> _TASK OBJECTIVE_
Could you report every line from the entries that includes the word "Files"?

> _Dataset records_
◇ ◇ ◇ ◇ ◇
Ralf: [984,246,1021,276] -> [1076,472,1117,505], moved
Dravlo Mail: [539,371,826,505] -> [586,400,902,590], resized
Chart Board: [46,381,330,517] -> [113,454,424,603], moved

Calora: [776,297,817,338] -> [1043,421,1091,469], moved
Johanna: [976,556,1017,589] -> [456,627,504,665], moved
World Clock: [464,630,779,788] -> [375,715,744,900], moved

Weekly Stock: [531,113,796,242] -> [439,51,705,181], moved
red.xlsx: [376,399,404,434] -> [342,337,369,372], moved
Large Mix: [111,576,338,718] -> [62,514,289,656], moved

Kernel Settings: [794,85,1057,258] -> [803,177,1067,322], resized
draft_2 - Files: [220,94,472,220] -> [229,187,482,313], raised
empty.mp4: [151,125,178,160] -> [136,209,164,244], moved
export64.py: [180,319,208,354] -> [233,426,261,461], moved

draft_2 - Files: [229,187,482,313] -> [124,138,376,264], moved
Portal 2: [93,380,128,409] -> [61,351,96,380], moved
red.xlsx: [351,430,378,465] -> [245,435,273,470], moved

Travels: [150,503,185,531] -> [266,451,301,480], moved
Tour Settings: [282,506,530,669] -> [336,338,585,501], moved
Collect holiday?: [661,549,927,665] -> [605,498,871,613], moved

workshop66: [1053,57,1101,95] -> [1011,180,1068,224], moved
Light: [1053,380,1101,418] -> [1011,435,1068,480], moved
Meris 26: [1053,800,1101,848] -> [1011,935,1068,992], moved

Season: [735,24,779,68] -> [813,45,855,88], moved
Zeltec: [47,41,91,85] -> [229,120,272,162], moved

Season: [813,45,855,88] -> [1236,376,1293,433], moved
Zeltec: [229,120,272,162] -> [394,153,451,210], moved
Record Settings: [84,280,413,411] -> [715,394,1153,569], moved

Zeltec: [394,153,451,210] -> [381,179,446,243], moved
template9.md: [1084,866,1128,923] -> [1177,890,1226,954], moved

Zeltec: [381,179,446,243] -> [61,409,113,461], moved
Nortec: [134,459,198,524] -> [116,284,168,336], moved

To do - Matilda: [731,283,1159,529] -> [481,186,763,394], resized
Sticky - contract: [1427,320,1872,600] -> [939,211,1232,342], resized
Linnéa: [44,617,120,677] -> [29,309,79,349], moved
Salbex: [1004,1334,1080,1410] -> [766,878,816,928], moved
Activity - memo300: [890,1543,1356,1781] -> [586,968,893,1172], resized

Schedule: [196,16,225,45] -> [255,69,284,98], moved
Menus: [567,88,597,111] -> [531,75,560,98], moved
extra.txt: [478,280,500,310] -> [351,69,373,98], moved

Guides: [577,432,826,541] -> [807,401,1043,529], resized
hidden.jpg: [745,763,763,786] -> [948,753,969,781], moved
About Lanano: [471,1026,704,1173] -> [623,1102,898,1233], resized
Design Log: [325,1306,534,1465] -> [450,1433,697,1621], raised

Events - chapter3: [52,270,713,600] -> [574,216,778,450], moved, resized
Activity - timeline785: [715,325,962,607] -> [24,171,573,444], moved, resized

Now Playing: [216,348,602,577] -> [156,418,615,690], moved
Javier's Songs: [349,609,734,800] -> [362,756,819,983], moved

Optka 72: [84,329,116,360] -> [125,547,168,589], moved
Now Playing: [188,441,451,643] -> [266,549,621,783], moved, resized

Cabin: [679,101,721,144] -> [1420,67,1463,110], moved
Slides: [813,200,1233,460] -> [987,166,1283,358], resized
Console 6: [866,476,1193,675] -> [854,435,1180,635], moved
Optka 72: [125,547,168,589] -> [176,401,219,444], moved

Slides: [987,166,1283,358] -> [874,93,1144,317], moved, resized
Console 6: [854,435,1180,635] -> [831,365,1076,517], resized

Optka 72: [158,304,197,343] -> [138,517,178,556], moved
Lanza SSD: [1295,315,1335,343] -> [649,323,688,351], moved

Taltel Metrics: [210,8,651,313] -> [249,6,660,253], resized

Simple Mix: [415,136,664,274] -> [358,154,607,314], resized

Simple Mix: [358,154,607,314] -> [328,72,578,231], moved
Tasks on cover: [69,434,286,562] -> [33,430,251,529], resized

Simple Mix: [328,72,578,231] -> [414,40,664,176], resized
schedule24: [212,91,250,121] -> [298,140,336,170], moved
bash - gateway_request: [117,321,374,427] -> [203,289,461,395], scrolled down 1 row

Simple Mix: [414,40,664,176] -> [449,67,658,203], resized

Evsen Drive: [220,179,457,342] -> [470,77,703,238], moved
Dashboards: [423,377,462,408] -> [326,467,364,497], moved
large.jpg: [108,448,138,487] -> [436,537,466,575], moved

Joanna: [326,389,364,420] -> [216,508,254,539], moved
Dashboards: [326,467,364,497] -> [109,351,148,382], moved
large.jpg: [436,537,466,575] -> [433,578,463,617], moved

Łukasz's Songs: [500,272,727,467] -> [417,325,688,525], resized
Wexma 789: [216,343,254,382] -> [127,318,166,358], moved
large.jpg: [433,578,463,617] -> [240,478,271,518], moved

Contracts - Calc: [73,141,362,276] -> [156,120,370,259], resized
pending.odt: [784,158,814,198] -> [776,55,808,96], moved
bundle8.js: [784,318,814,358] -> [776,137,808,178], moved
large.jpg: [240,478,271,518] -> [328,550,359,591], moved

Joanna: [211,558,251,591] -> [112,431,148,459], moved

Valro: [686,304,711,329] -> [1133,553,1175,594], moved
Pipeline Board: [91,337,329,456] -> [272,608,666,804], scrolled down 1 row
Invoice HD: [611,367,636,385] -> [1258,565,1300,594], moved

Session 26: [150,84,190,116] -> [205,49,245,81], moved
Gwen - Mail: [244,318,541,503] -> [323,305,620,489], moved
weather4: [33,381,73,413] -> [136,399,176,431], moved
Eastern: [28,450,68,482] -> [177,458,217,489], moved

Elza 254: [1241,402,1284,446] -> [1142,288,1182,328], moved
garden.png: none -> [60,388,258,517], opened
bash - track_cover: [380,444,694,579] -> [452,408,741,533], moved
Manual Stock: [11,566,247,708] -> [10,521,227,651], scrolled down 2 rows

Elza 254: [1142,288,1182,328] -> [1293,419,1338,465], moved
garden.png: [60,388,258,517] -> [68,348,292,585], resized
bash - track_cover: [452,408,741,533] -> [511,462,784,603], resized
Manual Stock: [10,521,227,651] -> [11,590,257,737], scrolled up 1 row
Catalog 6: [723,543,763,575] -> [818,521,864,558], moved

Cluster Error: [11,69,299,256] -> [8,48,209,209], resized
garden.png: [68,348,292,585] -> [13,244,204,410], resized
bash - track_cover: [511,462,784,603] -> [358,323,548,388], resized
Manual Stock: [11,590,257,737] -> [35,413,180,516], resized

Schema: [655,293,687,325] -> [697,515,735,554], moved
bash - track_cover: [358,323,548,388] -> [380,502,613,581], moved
◇ ◇ ◇ ◇ ◇
> _COMPLETED TASK_
draft_2 - Files: [220,94,472,220] -> [229,187,482,313], raised
draft_2 - Files: [229,187,482,313] -> [124,138,376,264], moved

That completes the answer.